Data section:

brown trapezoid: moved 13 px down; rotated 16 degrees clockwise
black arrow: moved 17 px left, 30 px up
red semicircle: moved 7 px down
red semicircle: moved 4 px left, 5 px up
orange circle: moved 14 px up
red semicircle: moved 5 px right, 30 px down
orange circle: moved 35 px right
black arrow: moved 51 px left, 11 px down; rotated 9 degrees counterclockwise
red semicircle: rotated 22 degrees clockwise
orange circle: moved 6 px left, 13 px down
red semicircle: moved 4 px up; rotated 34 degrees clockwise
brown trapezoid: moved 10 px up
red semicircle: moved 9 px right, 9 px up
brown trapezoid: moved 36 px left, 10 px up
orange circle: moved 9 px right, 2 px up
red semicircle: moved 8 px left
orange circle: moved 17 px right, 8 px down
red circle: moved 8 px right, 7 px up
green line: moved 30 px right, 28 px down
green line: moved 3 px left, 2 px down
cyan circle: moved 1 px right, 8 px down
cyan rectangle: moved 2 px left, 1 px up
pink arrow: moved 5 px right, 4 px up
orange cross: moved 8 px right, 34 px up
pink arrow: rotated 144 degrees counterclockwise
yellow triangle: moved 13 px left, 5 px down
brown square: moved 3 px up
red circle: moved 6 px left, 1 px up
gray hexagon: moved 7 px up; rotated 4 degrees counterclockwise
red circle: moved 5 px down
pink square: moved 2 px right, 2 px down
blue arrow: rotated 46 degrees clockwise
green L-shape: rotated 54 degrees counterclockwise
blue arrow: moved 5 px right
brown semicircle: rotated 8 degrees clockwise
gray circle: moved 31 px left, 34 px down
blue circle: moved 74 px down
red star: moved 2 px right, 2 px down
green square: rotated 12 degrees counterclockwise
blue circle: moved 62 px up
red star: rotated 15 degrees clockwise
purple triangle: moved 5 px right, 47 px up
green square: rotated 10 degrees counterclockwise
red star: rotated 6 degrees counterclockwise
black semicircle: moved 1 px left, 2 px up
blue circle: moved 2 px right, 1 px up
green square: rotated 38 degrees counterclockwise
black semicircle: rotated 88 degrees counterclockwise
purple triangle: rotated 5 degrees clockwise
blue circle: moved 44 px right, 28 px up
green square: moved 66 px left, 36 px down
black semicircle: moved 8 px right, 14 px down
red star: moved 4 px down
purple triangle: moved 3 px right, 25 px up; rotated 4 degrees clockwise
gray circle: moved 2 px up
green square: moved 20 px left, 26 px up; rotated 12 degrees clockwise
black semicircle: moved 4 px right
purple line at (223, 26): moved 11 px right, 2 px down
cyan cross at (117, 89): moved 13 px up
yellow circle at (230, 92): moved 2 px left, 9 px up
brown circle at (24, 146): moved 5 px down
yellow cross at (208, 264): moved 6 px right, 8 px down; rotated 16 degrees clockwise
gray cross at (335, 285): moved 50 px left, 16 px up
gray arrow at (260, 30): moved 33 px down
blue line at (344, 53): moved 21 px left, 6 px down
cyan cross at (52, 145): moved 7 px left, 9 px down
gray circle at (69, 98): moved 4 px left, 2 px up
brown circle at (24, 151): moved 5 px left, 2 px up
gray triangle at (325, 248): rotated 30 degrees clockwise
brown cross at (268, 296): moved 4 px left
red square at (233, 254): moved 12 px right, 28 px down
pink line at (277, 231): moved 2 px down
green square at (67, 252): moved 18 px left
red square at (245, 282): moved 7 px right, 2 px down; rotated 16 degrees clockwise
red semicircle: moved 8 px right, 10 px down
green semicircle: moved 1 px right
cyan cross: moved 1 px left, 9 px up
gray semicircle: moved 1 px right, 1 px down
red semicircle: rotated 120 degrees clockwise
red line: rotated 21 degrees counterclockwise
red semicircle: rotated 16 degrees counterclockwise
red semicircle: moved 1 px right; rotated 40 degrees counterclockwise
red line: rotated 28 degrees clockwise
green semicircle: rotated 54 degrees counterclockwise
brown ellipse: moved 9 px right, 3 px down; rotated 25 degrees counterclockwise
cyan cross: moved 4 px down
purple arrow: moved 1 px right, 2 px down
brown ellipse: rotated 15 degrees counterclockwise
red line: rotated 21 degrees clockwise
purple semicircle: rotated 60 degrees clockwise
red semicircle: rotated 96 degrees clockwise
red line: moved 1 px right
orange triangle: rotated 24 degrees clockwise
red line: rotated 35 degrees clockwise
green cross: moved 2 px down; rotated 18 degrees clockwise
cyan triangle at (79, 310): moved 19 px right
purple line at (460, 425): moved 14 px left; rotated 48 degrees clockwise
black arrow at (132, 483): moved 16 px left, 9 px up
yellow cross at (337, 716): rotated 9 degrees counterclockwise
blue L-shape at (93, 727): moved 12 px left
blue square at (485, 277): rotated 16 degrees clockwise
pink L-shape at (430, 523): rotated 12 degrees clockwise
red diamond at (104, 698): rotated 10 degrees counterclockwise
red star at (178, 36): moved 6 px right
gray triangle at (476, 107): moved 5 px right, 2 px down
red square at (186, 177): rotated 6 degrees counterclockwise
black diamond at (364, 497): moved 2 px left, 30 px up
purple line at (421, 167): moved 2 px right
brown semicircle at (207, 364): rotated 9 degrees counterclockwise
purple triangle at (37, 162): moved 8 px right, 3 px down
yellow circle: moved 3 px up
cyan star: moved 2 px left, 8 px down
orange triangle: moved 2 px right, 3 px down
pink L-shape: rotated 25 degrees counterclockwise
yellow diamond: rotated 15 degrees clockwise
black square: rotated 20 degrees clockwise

What to work on: Output all of the data above verbatim, with nothing changed, dropped, or added.

Correct response:
brown trapezoid: moved 13 px down; rotated 16 degrees clockwise
black arrow: moved 17 px left, 30 px up
red semicircle: moved 7 px down
red semicircle: moved 4 px left, 5 px up
orange circle: moved 14 px up
red semicircle: moved 5 px right, 30 px down
orange circle: moved 35 px right
black arrow: moved 51 px left, 11 px down; rotated 9 degrees counterclockwise
red semicircle: rotated 22 degrees clockwise
orange circle: moved 6 px left, 13 px down
red semicircle: moved 4 px up; rotated 34 degrees clockwise
brown trapezoid: moved 10 px up
red semicircle: moved 9 px right, 9 px up
brown trapezoid: moved 36 px left, 10 px up
orange circle: moved 9 px right, 2 px up
red semicircle: moved 8 px left
orange circle: moved 17 px right, 8 px down
red circle: moved 8 px right, 7 px up
green line: moved 30 px right, 28 px down
green line: moved 3 px left, 2 px down
cyan circle: moved 1 px right, 8 px down
cyan rectangle: moved 2 px left, 1 px up
pink arrow: moved 5 px right, 4 px up
orange cross: moved 8 px right, 34 px up
pink arrow: rotated 144 degrees counterclockwise
yellow triangle: moved 13 px left, 5 px down
brown square: moved 3 px up
red circle: moved 6 px left, 1 px up
gray hexagon: moved 7 px up; rotated 4 degrees counterclockwise
red circle: moved 5 px down
pink square: moved 2 px right, 2 px down
blue arrow: rotated 46 degrees clockwise
green L-shape: rotated 54 degrees counterclockwise
blue arrow: moved 5 px right
brown semicircle: rotated 8 degrees clockwise
gray circle: moved 31 px left, 34 px down
blue circle: moved 74 px down
red star: moved 2 px right, 2 px down
green square: rotated 12 degrees counterclockwise
blue circle: moved 62 px up
red star: rotated 15 degrees clockwise
purple triangle: moved 5 px right, 47 px up
green square: rotated 10 degrees counterclockwise
red star: rotated 6 degrees counterclockwise
black semicircle: moved 1 px left, 2 px up
blue circle: moved 2 px right, 1 px up
green square: rotated 38 degrees counterclockwise
black semicircle: rotated 88 degrees counterclockwise
purple triangle: rotated 5 degrees clockwise
blue circle: moved 44 px right, 28 px up
green square: moved 66 px left, 36 px down
black semicircle: moved 8 px right, 14 px down
red star: moved 4 px down
purple triangle: moved 3 px right, 25 px up; rotated 4 degrees clockwise
gray circle: moved 2 px up
green square: moved 20 px left, 26 px up; rotated 12 degrees clockwise
black semicircle: moved 4 px right
purple line at (223, 26): moved 11 px right, 2 px down
cyan cross at (117, 89): moved 13 px up
yellow circle at (230, 92): moved 2 px left, 9 px up
brown circle at (24, 146): moved 5 px down
yellow cross at (208, 264): moved 6 px right, 8 px down; rotated 16 degrees clockwise
gray cross at (335, 285): moved 50 px left, 16 px up
gray arrow at (260, 30): moved 33 px down
blue line at (344, 53): moved 21 px left, 6 px down
cyan cross at (52, 145): moved 7 px left, 9 px down
gray circle at (69, 98): moved 4 px left, 2 px up
brown circle at (24, 151): moved 5 px left, 2 px up
gray triangle at (325, 248): rotated 30 degrees clockwise
brown cross at (268, 296): moved 4 px left
red square at (233, 254): moved 12 px right, 28 px down
pink line at (277, 231): moved 2 px down
green square at (67, 252): moved 18 px left
red square at (245, 282): moved 7 px right, 2 px down; rotated 16 degrees clockwise
red semicircle: moved 8 px right, 10 px down
green semicircle: moved 1 px right
cyan cross: moved 1 px left, 9 px up
gray semicircle: moved 1 px right, 1 px down
red semicircle: rotated 120 degrees clockwise
red line: rotated 21 degrees counterclockwise
red semicircle: rotated 16 degrees counterclockwise
red semicircle: moved 1 px right; rotated 40 degrees counterclockwise
red line: rotated 28 degrees clockwise
green semicircle: rotated 54 degrees counterclockwise
brown ellipse: moved 9 px right, 3 px down; rotated 25 degrees counterclockwise
cyan cross: moved 4 px down
purple arrow: moved 1 px right, 2 px down
brown ellipse: rotated 15 degrees counterclockwise
red line: rotated 21 degrees clockwise
purple semicircle: rotated 60 degrees clockwise
red semicircle: rotated 96 degrees clockwise
red line: moved 1 px right
orange triangle: rotated 24 degrees clockwise
red line: rotated 35 degrees clockwise
green cross: moved 2 px down; rotated 18 degrees clockwise
cyan triangle at (79, 310): moved 19 px right
purple line at (460, 425): moved 14 px left; rotated 48 degrees clockwise
black arrow at (132, 483): moved 16 px left, 9 px up
yellow cross at (337, 716): rotated 9 degrees counterclockwise
blue L-shape at (93, 727): moved 12 px left
blue square at (485, 277): rotated 16 degrees clockwise
pink L-shape at (430, 523): rotated 12 degrees clockwise
red diamond at (104, 698): rotated 10 degrees counterclockwise
red star at (178, 36): moved 6 px right
gray triangle at (476, 107): moved 5 px right, 2 px down
red square at (186, 177): rotated 6 degrees counterclockwise
black diamond at (364, 497): moved 2 px left, 30 px up
purple line at (421, 167): moved 2 px right
brown semicircle at (207, 364): rotated 9 degrees counterclockwise
purple triangle at (37, 162): moved 8 px right, 3 px down
yellow circle: moved 3 px up
cyan star: moved 2 px left, 8 px down
orange triangle: moved 2 px right, 3 px down
pink L-shape: rotated 25 degrees counterclockwise
yellow diamond: rotated 15 degrees clockwise
black square: rotated 20 degrees clockwise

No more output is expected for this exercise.